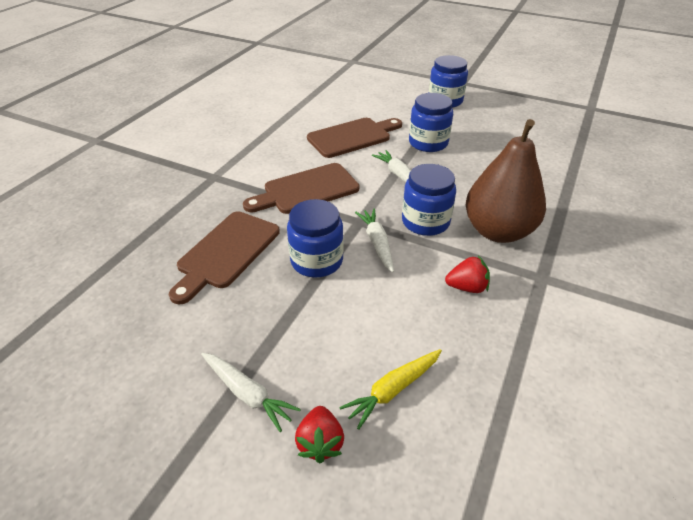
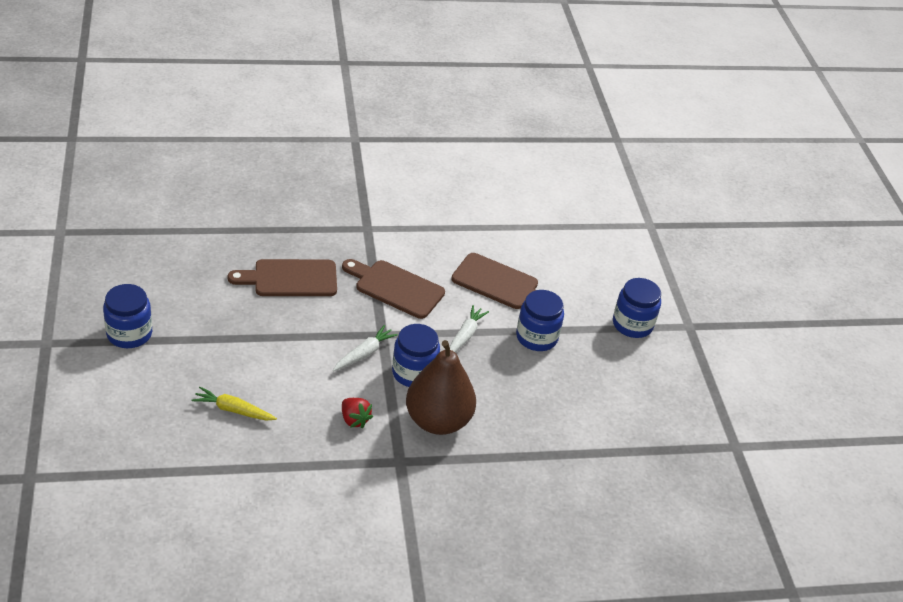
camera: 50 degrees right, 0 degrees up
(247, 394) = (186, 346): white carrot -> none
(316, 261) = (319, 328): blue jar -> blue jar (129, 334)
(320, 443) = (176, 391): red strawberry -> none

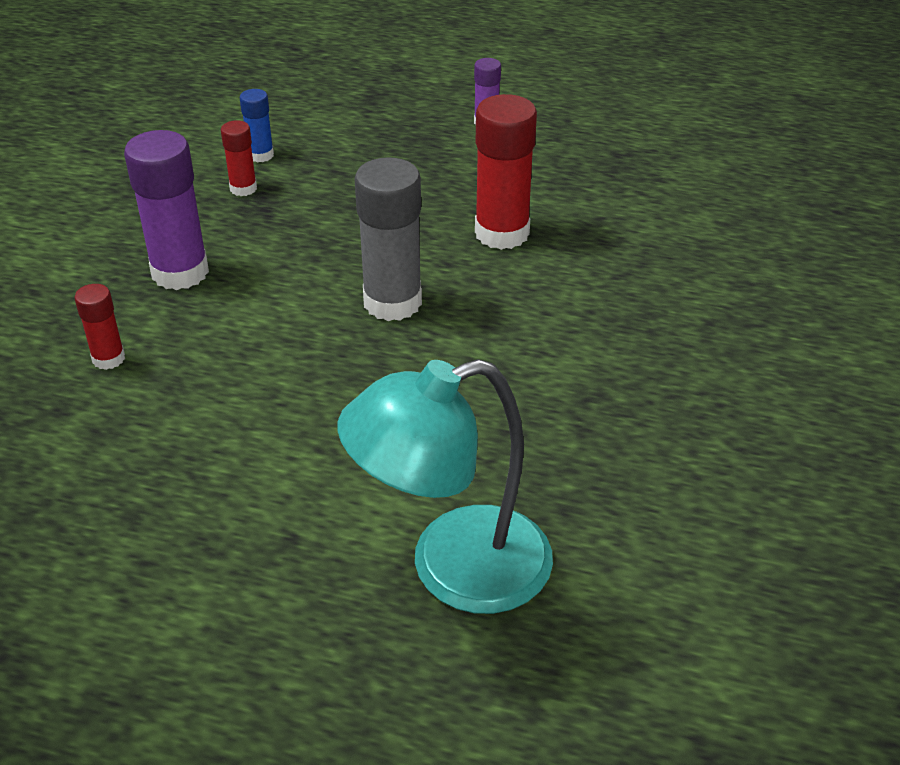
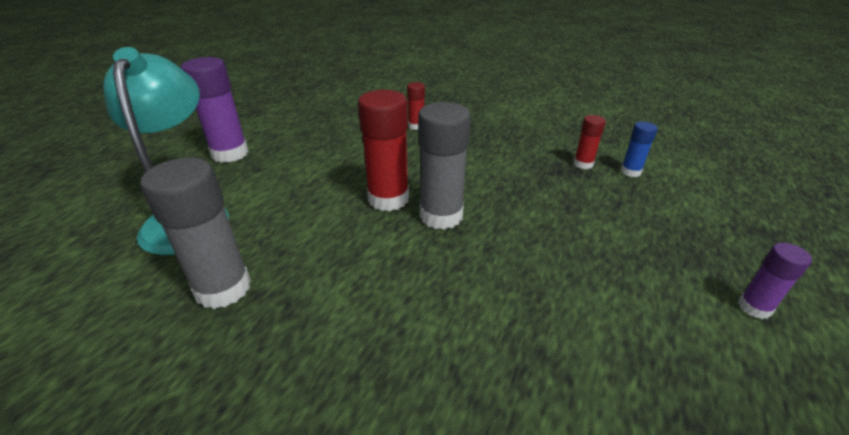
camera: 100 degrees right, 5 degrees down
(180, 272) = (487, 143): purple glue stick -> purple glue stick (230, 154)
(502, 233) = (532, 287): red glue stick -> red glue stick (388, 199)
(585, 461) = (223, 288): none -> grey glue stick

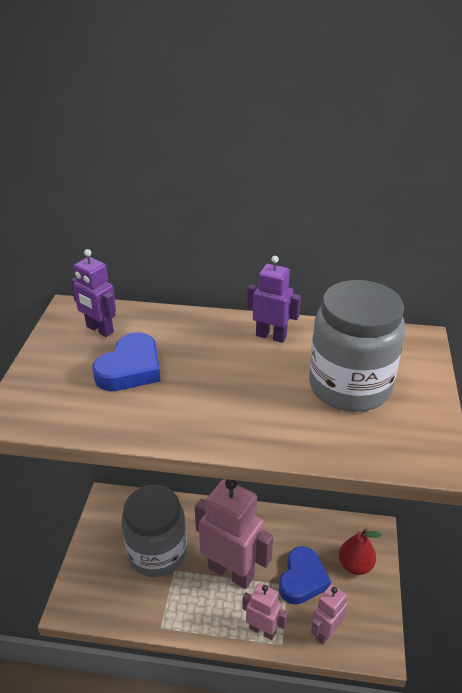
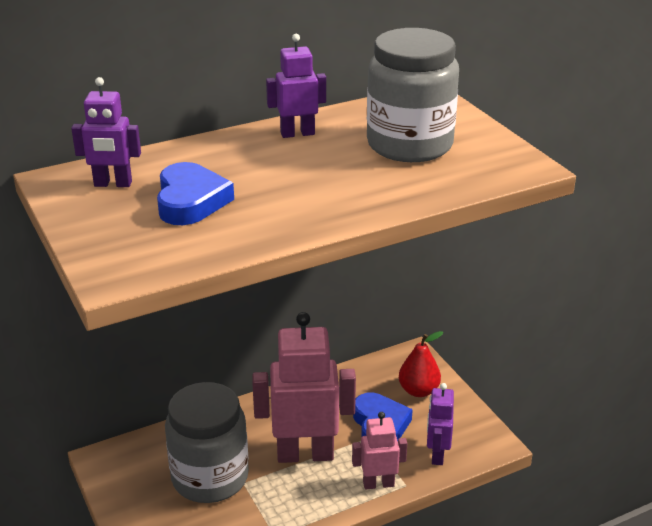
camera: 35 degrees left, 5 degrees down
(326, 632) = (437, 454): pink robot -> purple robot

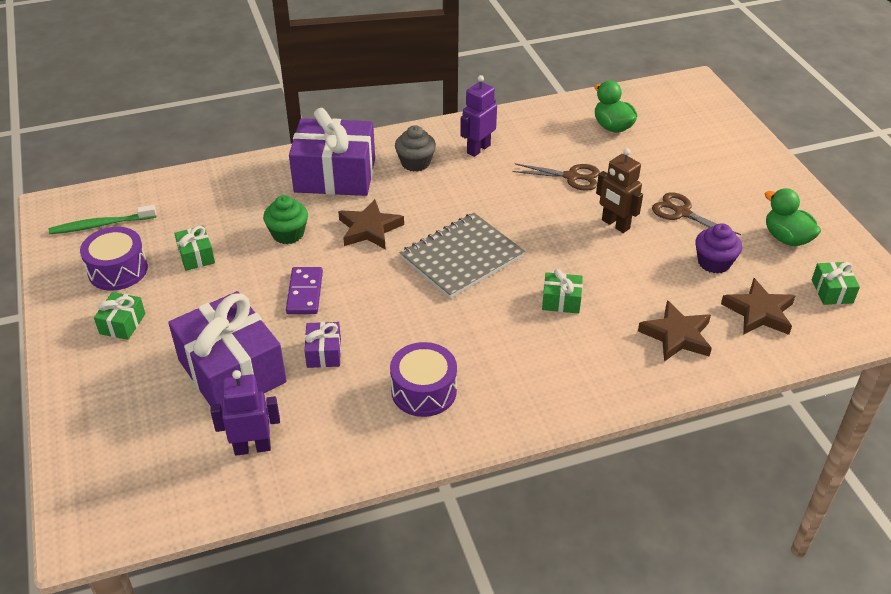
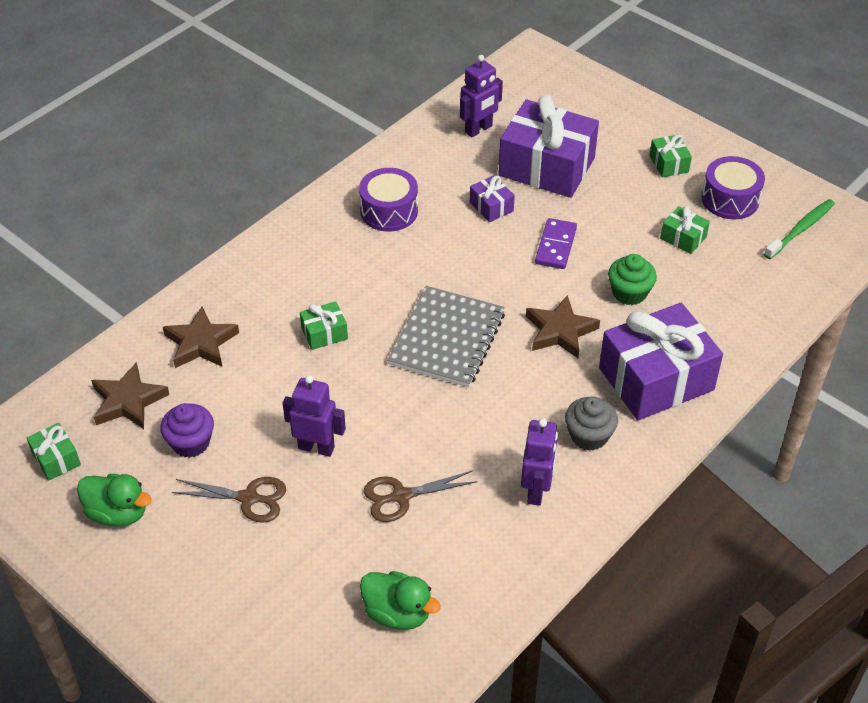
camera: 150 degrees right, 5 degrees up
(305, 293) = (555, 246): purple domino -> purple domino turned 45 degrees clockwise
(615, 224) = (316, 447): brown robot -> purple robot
+--
• **PROBLEM DETAILS**
Search the data and copy each line containing "purple".

• **RESULT BELOW**
(180, 272) = (487, 143): purple glue stick -> purple glue stick (230, 154)
(326, 632) = (437, 454): pink robot -> purple robot
(305, 293) = (555, 246): purple domino -> purple domino turned 45 degrees clockwise
(615, 224) = (316, 447): brown robot -> purple robot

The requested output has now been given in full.